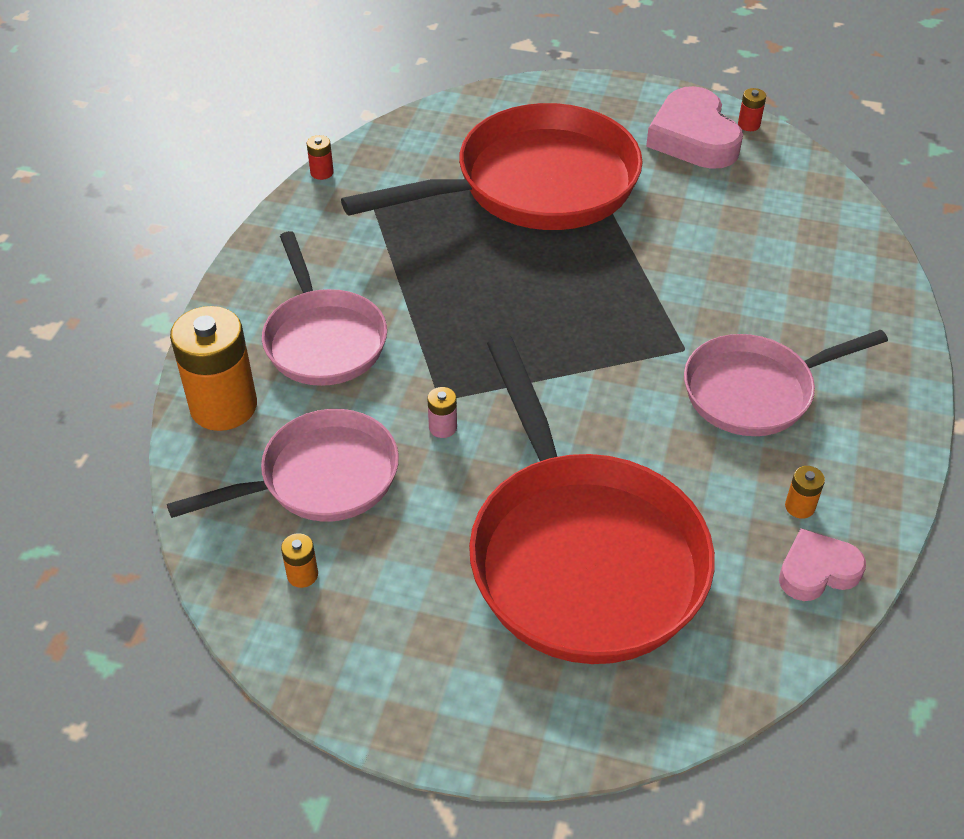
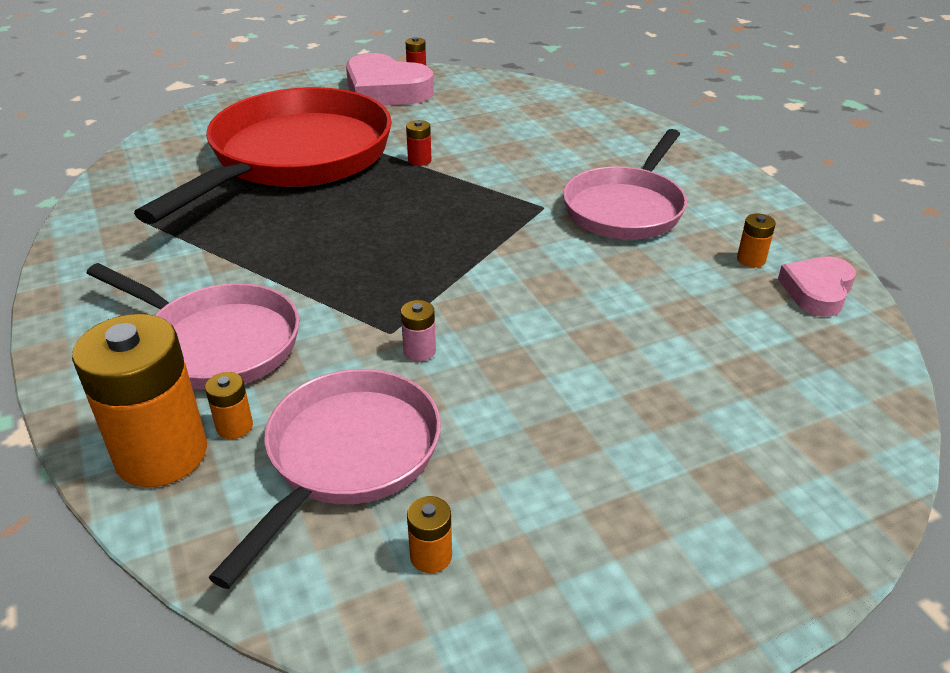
camera: 40 degrees left, 10 degrees down
red battery [307,135,334,180] -> red battery moved to [406,120,432,166]
red pan [469,335,715,664] -> none
none -> orange battery [205,372,253,439]

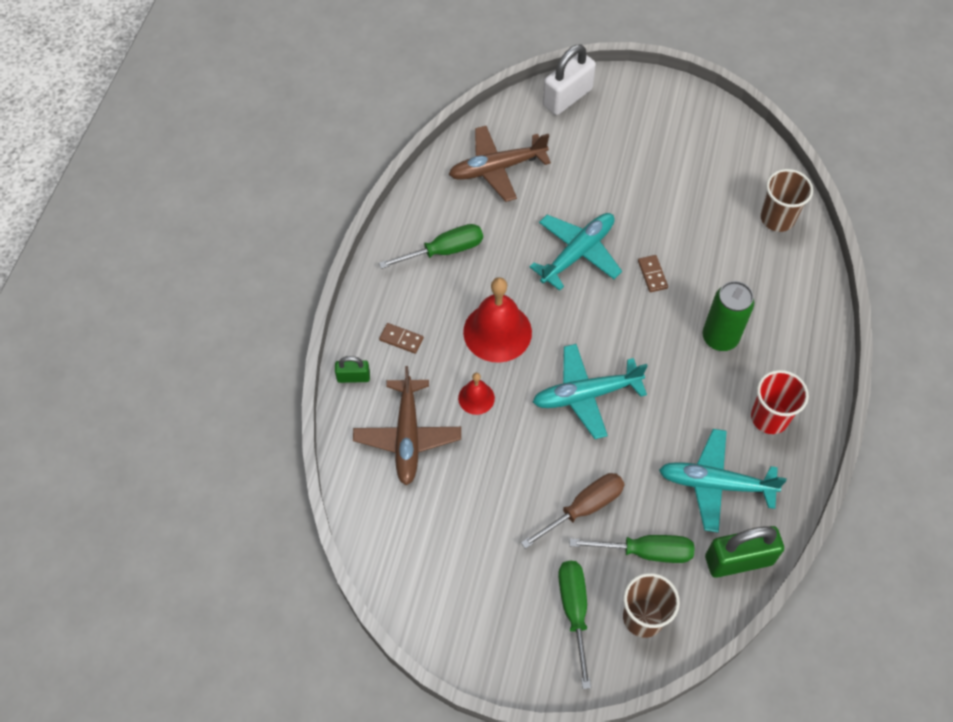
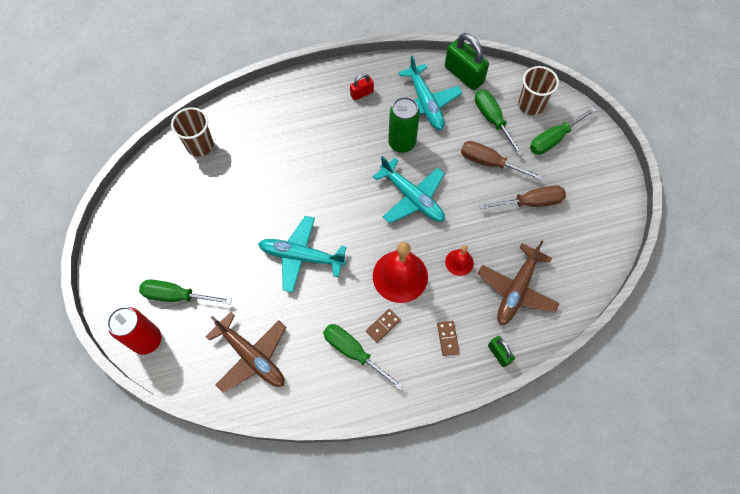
camera: 120 degrees left, 5 degrees up
brown plane [353,366,461,485] -> brown plane turned 150 degrees clockwise [478,241,560,325]
white padlock [543,44,596,115] -> red can [107,307,161,355]
brown domino [638,255,668,292] -> brown domino moved to [366,309,401,343]
green can [702,281,754,351] -> green can moved to [388,97,420,153]
red cup [751,370,809,434] -> red padlock [350,74,374,100]
none -> green screwdriver [139,279,232,304]
none -> brown screwdriver [479,185,566,209]

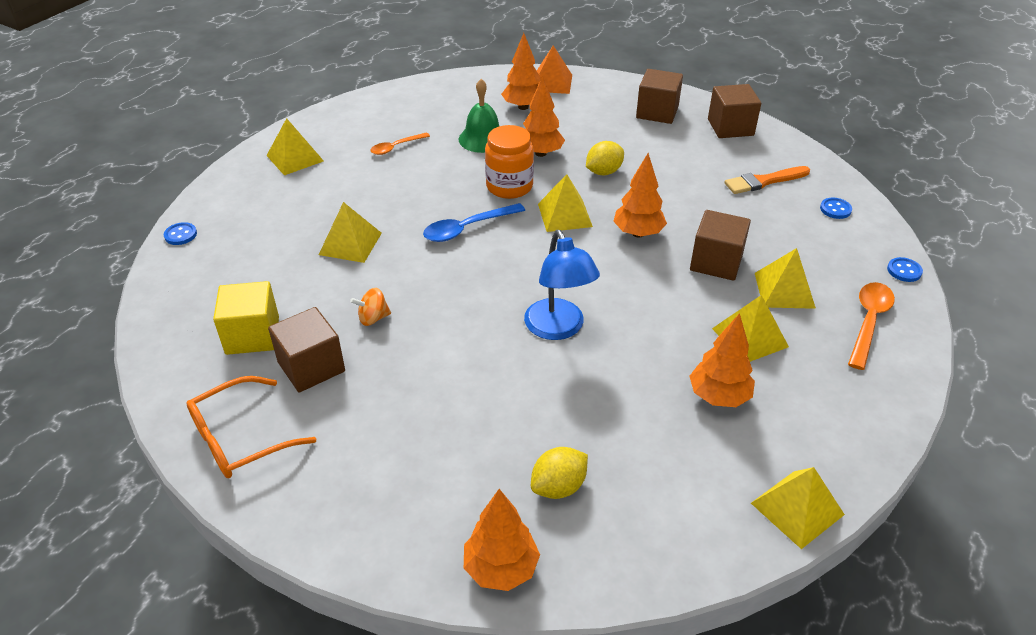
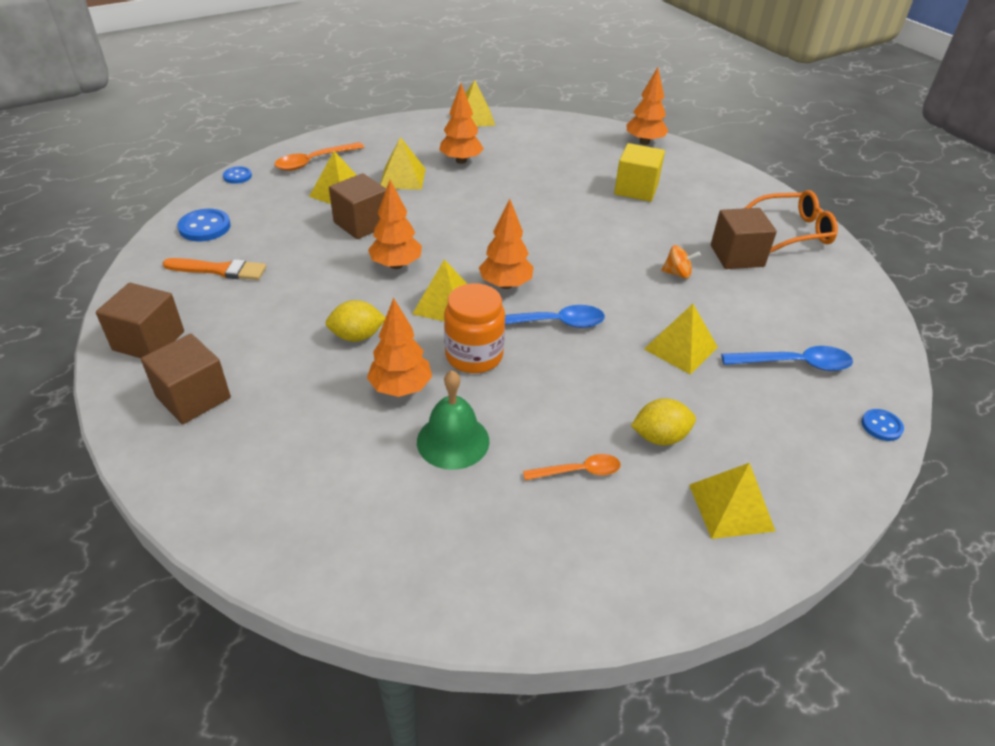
camera: 155 degrees left, 0 degrees up
yellow cube [213,281,279,355] -> yellow cube moved to [614,143,665,202]
orange tree [501,33,541,110] -> orange tree moved to [479,199,534,289]
blue lamp [524,230,600,340] -> none
yellow lemon [531,447,588,499] -> yellow lemon moved to [631,398,696,446]
orange pyramid [537,45,572,94] -> none
blue button [820,198,852,219] -> blue button [178,209,231,241], size x1.64
none -> blue spoon [721,346,853,371]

HOW TO COMPLETE THIS TASK: In the listing above, find the line containing "brown domino [638,255,668,292]" and the line containing "camera: 155 degrees left, 0 degrees up", then write out both of them and every line between, exactly, with no pictures.

EXERCISE RESPONSE:
brown domino [638,255,668,292] -> brown domino moved to [366,309,401,343]
green can [702,281,754,351] -> green can moved to [388,97,420,153]
red cup [751,370,809,434] -> red padlock [350,74,374,100]
none -> green screwdriver [139,279,232,304]
none -> brown screwdriver [479,185,566,209]

camera: 155 degrees left, 0 degrees up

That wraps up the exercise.